# EXERCISE AIM:
Where the entries below show "(315, 269) = (447, 346): blue", begin there and print that line and all following lines exactly, through the last, omitting pictures.

# DATA EXCERPTS:
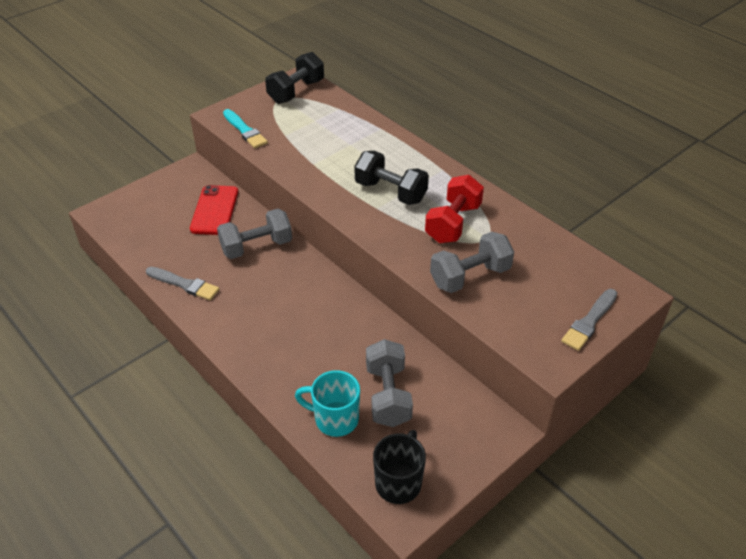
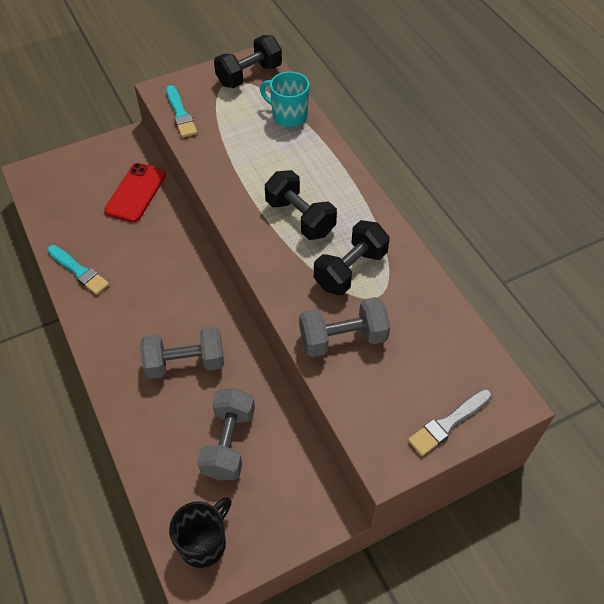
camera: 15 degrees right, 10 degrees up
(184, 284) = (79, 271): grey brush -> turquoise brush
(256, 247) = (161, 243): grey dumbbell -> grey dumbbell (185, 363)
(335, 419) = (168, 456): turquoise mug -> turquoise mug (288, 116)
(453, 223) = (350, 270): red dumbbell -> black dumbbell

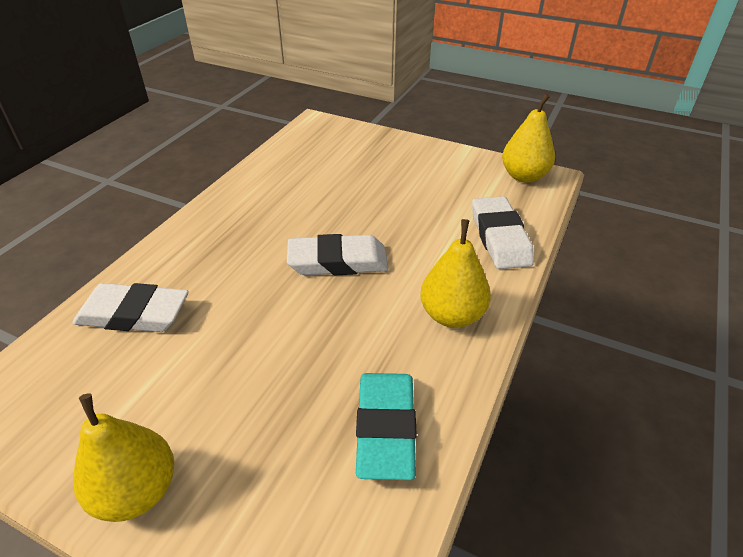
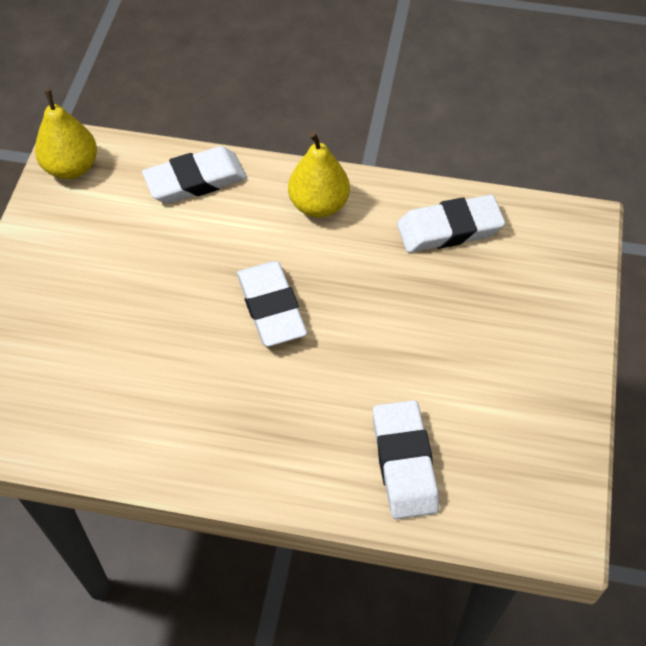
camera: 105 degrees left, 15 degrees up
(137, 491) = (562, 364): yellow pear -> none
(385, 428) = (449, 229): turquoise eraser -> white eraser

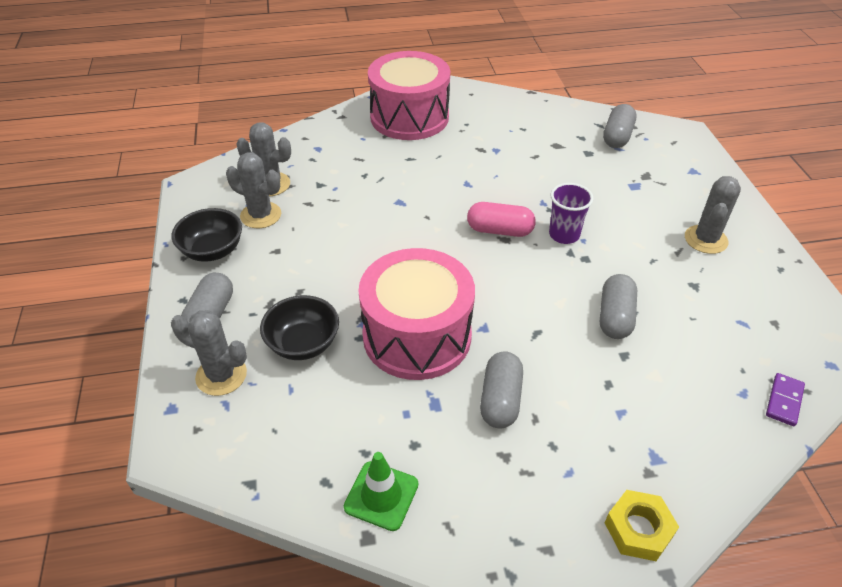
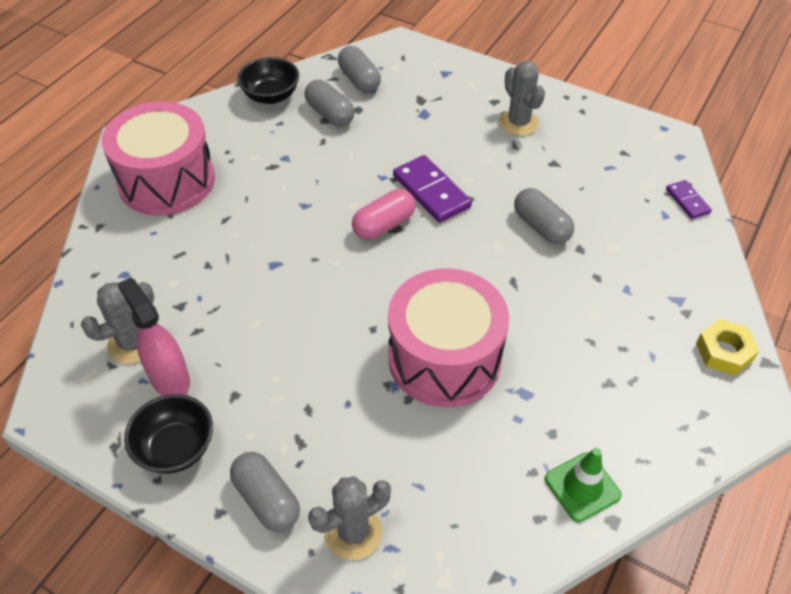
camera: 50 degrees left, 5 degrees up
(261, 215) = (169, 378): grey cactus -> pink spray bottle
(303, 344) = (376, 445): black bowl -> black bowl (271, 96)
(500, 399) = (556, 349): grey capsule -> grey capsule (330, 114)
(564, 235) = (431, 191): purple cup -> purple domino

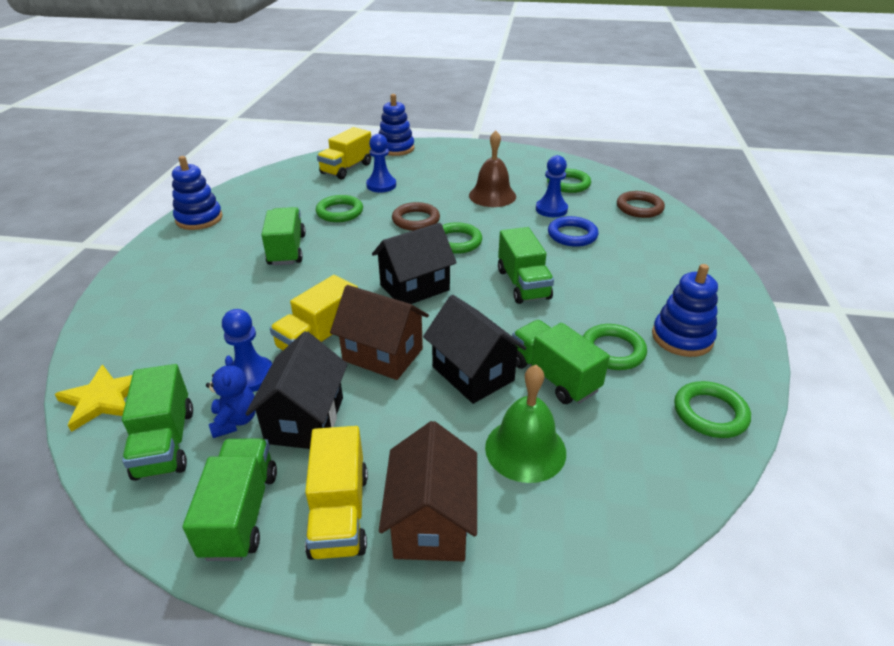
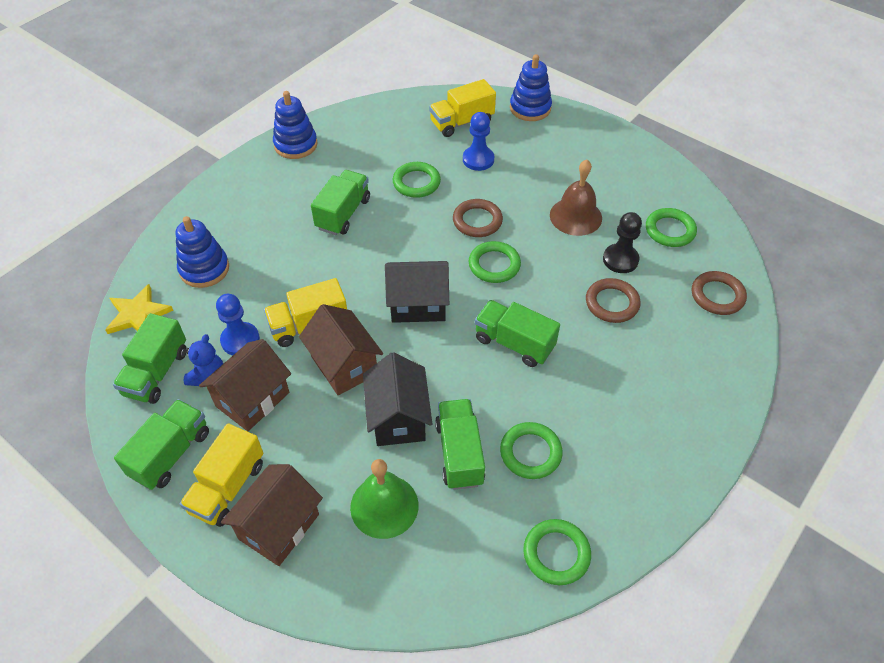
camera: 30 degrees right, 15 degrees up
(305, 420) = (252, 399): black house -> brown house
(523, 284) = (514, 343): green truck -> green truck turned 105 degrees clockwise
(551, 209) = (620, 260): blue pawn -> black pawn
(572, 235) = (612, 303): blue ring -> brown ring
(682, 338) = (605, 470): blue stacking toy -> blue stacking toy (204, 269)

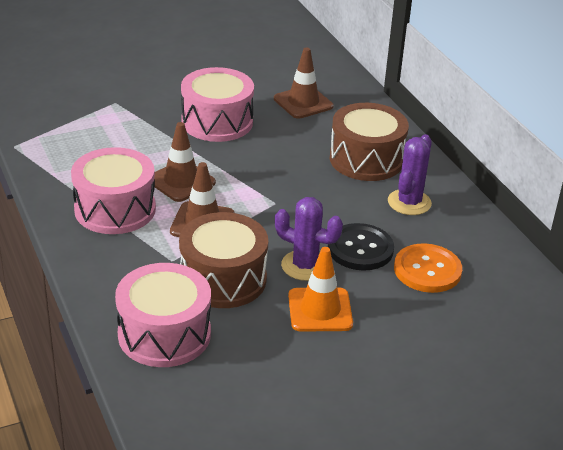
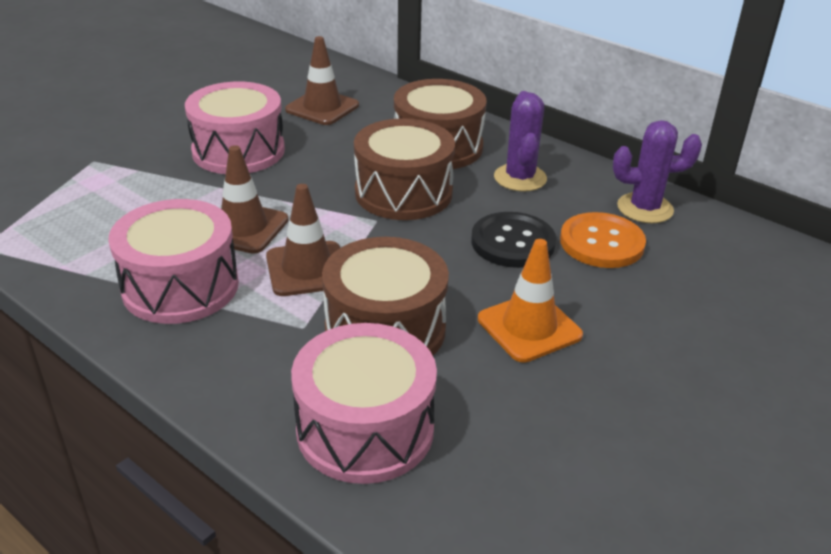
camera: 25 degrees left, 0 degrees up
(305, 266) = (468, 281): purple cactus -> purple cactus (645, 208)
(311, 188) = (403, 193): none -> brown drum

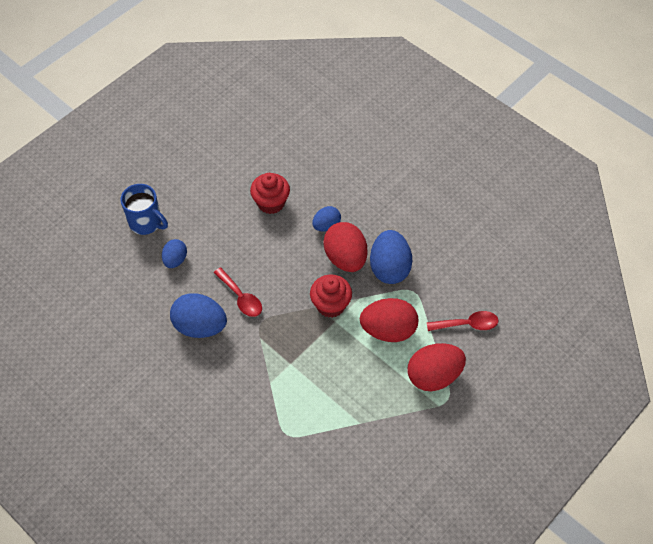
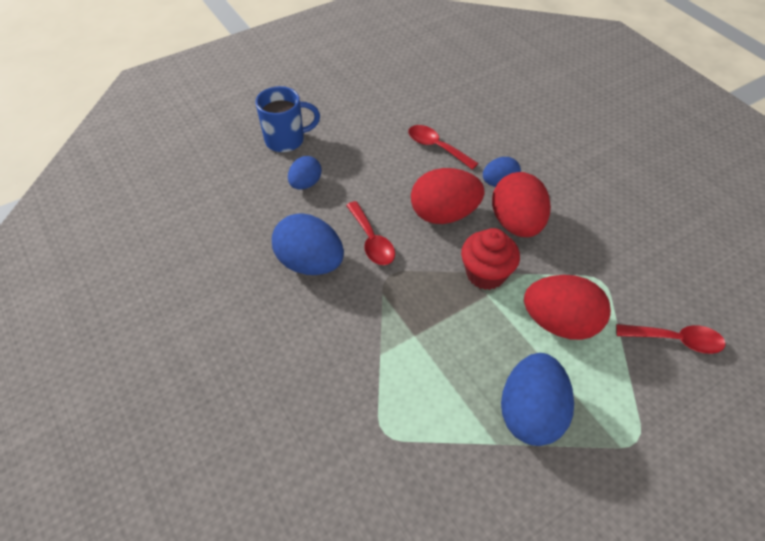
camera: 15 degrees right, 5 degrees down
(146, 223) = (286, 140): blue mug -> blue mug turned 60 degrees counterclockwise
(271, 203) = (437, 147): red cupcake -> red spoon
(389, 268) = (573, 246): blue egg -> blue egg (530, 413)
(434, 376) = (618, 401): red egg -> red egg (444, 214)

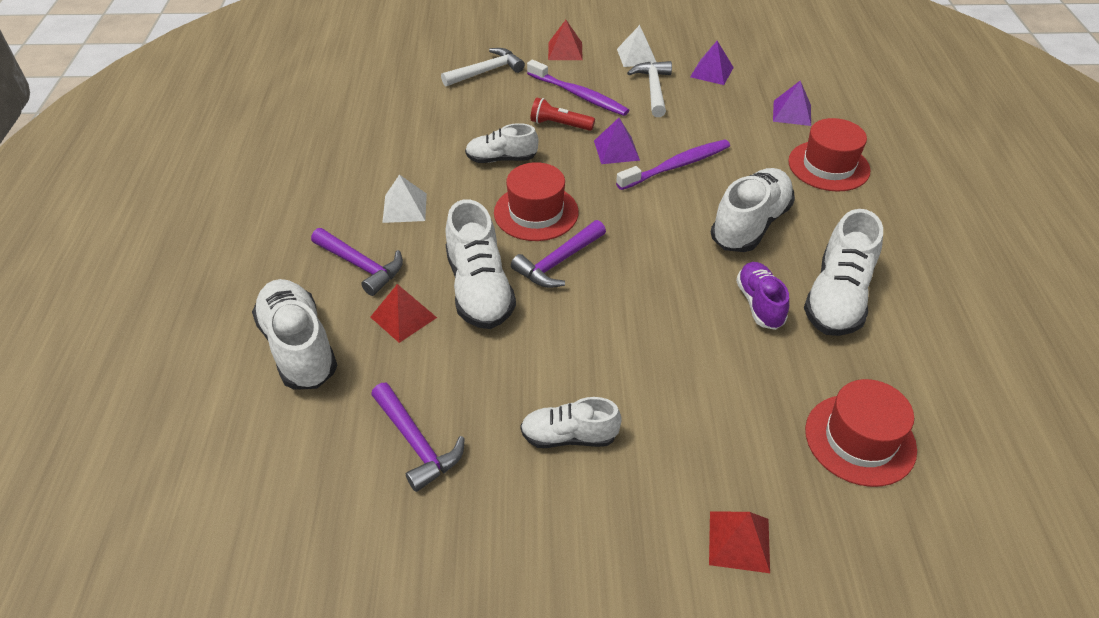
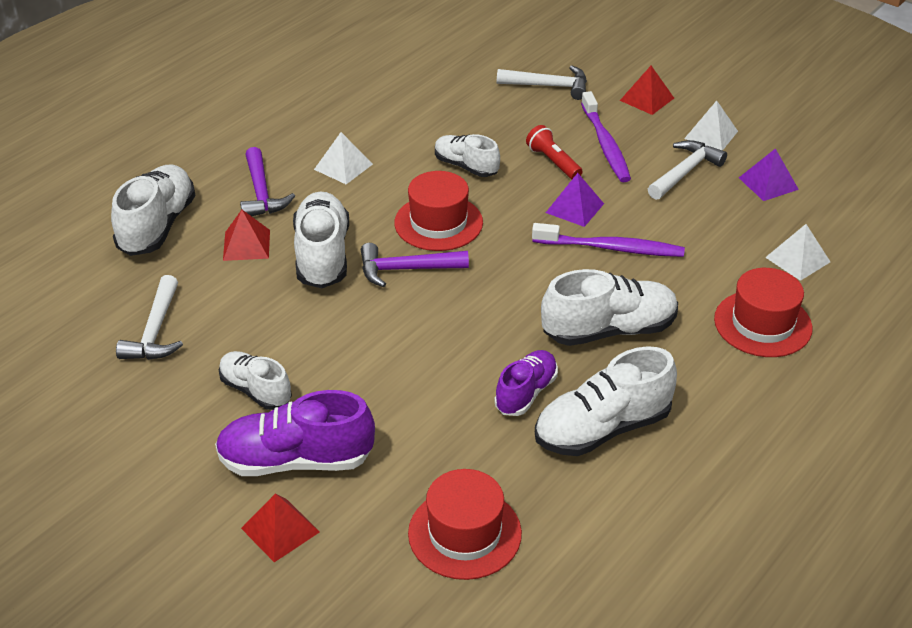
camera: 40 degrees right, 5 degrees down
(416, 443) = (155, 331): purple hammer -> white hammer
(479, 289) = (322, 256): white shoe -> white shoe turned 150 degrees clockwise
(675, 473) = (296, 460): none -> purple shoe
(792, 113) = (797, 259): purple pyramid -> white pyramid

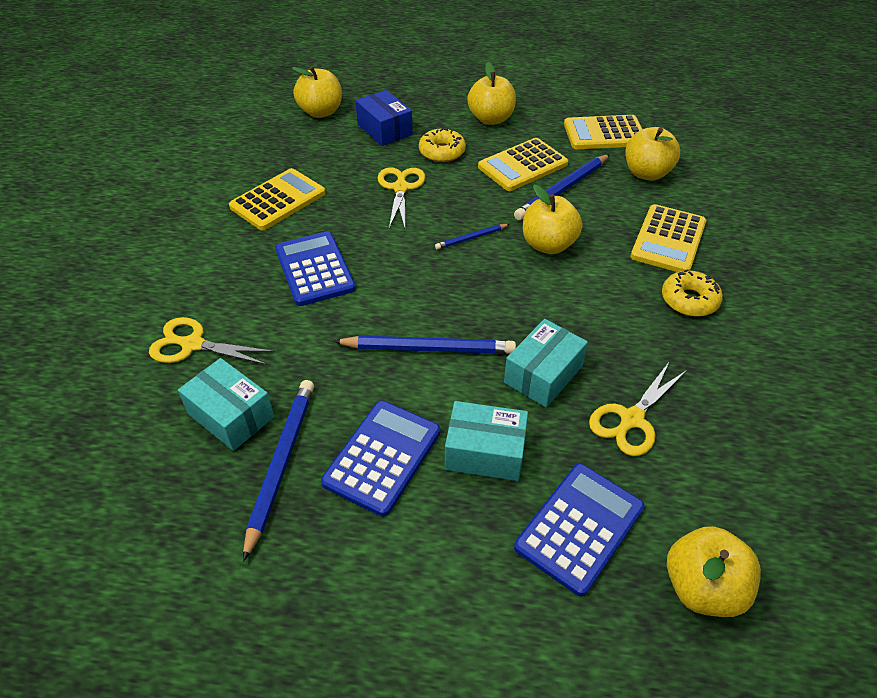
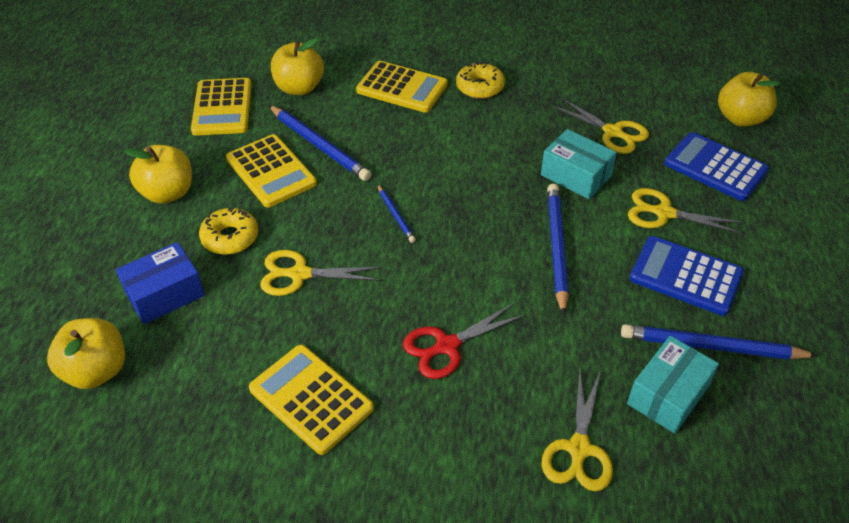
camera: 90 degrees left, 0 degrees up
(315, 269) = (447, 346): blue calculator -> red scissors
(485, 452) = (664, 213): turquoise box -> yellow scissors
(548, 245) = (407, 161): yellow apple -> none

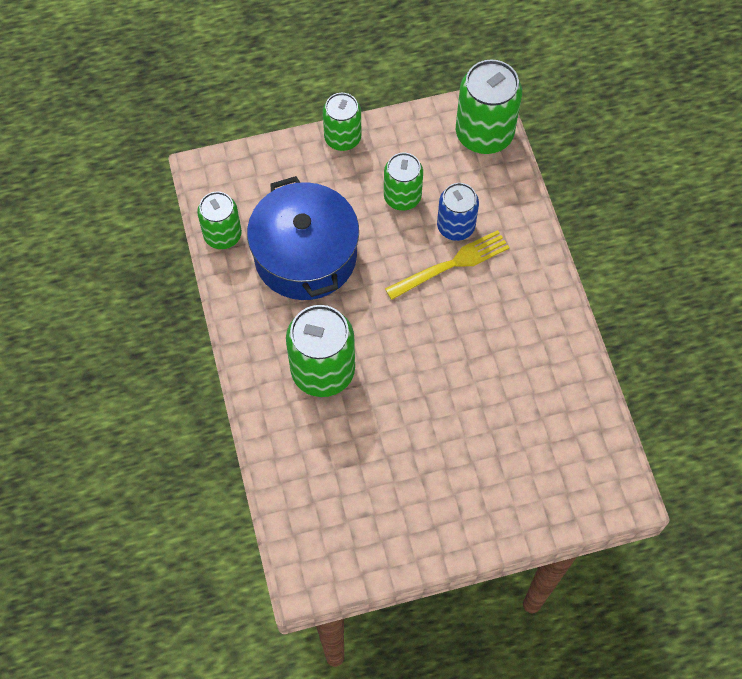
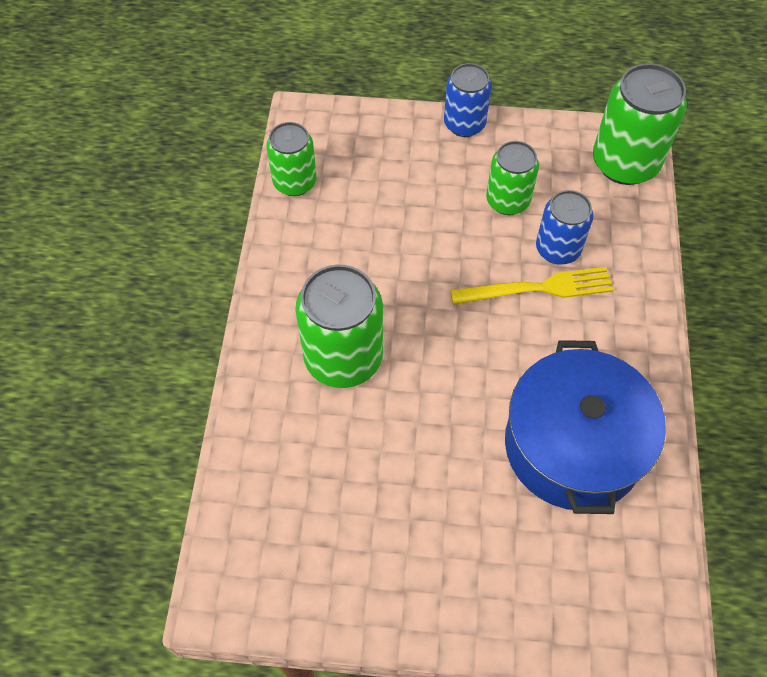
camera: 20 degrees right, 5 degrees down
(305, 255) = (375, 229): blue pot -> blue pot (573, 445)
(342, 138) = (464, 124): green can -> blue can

# SOLUTION:
(315, 269) = (447, 346): blue calculator -> red scissors
(485, 452) = (664, 213): turquoise box -> yellow scissors
(548, 245) = (407, 161): yellow apple -> none

camera: 20 degrees right, 5 degrees down
(305, 255) = (375, 229): blue pot -> blue pot (573, 445)
(342, 138) = (464, 124): green can -> blue can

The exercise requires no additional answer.